#### WHAT IS NEEDED
What you give back must match the records below exactly, apart from the pictures, which are omitted.

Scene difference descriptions
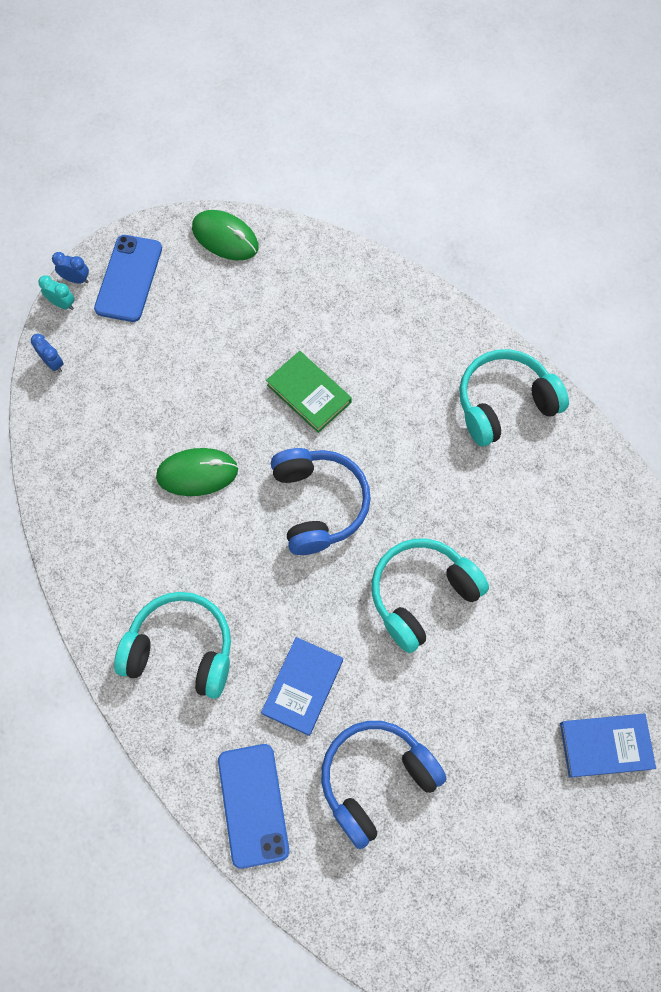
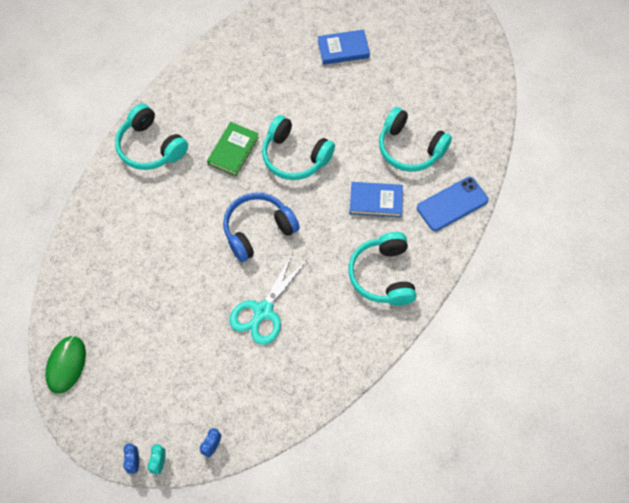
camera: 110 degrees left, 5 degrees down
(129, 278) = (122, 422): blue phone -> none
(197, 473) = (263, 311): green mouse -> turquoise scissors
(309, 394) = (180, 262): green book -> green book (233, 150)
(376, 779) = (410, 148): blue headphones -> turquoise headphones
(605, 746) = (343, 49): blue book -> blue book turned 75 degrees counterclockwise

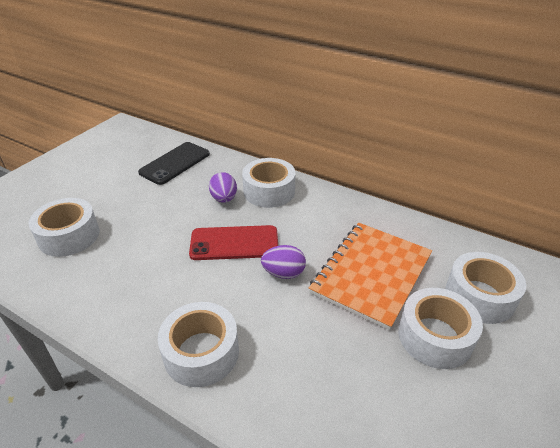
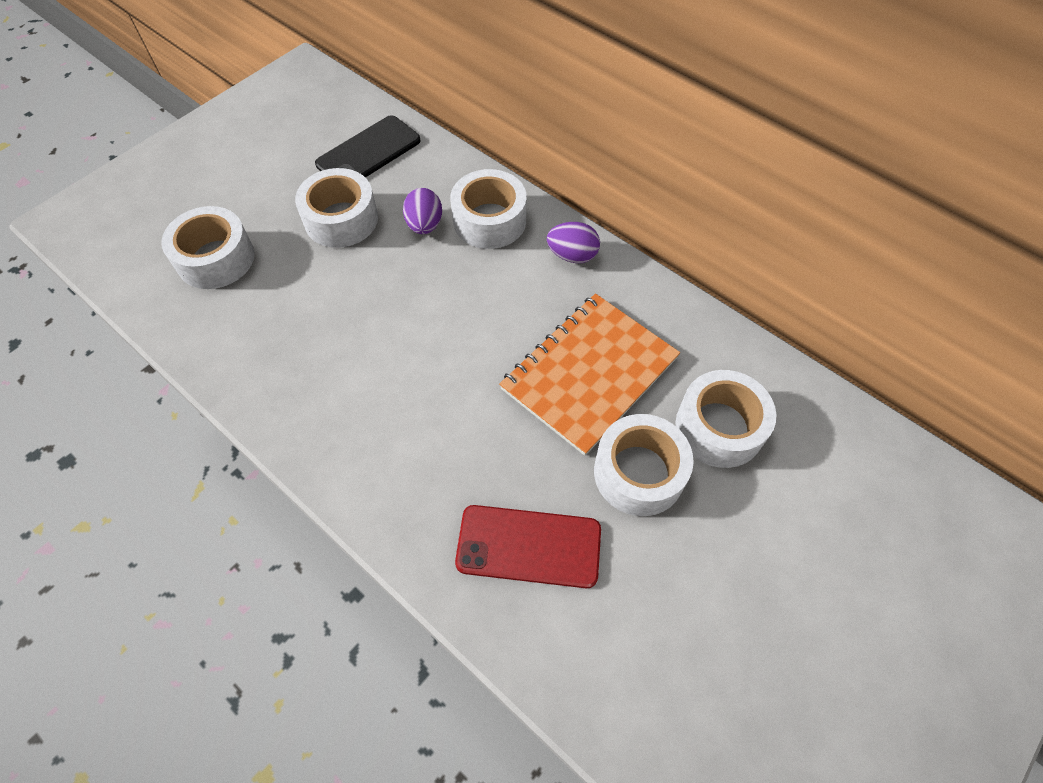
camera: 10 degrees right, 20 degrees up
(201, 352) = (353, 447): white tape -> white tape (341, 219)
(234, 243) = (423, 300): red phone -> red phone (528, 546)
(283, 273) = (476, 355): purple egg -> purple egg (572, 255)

#### EXERCISE SOLUTION
camera: 110 degrees left, 5 degrees down
(129, 278) = (122, 422): blue phone -> none
(197, 473) = (263, 311): green mouse -> turquoise scissors
(309, 394) = (180, 262): green book -> green book (233, 150)
(376, 779) = (410, 148): blue headphones -> turquoise headphones
(605, 746) = (343, 49): blue book -> blue book turned 75 degrees counterclockwise

camera: 10 degrees right, 20 degrees up
(201, 352) = (353, 447): white tape -> white tape (341, 219)
(234, 243) = (423, 300): red phone -> red phone (528, 546)
(283, 273) = (476, 355): purple egg -> purple egg (572, 255)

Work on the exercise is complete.